Exercise:
Check each line of the entries below for the word "rotated", and copy out the ones that have it.
BEGIN Data for this task
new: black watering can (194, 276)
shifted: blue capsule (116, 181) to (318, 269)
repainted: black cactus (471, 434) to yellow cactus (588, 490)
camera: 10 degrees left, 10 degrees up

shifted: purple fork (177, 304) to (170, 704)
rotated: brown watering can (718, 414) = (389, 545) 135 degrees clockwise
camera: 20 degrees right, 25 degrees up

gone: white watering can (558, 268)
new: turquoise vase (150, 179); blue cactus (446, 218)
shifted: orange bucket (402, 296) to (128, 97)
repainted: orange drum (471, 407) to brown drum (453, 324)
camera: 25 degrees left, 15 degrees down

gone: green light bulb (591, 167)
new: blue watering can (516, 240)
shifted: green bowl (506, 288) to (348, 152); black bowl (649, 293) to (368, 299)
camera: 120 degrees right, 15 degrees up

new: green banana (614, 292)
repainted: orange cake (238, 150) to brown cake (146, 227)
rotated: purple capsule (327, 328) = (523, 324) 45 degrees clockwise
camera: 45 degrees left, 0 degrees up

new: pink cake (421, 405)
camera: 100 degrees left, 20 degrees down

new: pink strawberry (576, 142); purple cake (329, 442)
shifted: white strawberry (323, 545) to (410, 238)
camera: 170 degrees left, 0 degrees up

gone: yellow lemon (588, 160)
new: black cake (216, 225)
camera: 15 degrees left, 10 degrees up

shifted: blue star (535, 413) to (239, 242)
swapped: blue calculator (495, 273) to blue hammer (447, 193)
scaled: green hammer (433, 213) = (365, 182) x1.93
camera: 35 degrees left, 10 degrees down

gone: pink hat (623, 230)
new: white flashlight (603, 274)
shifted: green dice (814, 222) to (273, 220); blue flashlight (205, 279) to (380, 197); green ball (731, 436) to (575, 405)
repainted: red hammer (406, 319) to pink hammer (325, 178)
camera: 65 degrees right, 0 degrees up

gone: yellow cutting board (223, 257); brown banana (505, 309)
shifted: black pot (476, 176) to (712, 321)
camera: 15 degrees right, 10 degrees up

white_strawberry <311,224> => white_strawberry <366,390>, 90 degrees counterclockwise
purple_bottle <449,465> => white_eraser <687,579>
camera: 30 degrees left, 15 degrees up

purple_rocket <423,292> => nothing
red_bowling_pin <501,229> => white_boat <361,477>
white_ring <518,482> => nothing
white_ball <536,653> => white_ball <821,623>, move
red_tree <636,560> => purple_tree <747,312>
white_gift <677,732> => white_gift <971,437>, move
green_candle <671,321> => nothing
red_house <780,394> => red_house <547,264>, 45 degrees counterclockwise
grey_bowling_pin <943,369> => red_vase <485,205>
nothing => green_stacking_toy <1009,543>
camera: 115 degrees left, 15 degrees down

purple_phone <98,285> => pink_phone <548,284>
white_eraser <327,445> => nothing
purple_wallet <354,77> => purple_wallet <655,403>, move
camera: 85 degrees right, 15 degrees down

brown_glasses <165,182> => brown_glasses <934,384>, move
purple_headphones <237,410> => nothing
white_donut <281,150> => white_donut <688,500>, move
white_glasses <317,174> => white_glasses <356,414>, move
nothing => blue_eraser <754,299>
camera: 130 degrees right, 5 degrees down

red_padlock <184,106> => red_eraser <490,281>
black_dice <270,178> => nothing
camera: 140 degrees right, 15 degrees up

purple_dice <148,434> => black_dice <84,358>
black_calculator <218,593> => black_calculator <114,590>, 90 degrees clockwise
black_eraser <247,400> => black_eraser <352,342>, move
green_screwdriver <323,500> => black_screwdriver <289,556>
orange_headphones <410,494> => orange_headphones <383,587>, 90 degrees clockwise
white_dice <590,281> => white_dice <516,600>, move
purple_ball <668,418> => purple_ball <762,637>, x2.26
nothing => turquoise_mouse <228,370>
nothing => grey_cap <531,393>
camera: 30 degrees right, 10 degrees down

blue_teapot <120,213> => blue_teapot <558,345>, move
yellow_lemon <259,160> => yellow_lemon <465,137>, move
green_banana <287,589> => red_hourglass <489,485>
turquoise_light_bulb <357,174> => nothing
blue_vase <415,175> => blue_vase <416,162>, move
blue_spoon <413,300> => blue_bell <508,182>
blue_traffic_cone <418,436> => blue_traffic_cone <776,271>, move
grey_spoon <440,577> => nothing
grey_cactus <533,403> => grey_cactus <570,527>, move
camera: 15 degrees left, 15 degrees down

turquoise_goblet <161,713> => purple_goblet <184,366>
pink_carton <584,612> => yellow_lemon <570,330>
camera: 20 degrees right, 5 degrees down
END Data for this task
Output for this task:
rotated: brown watering can (718, 414) = (389, 545) 135 degrees clockwise
rotated: purple capsule (327, 328) = (523, 324) 45 degrees clockwise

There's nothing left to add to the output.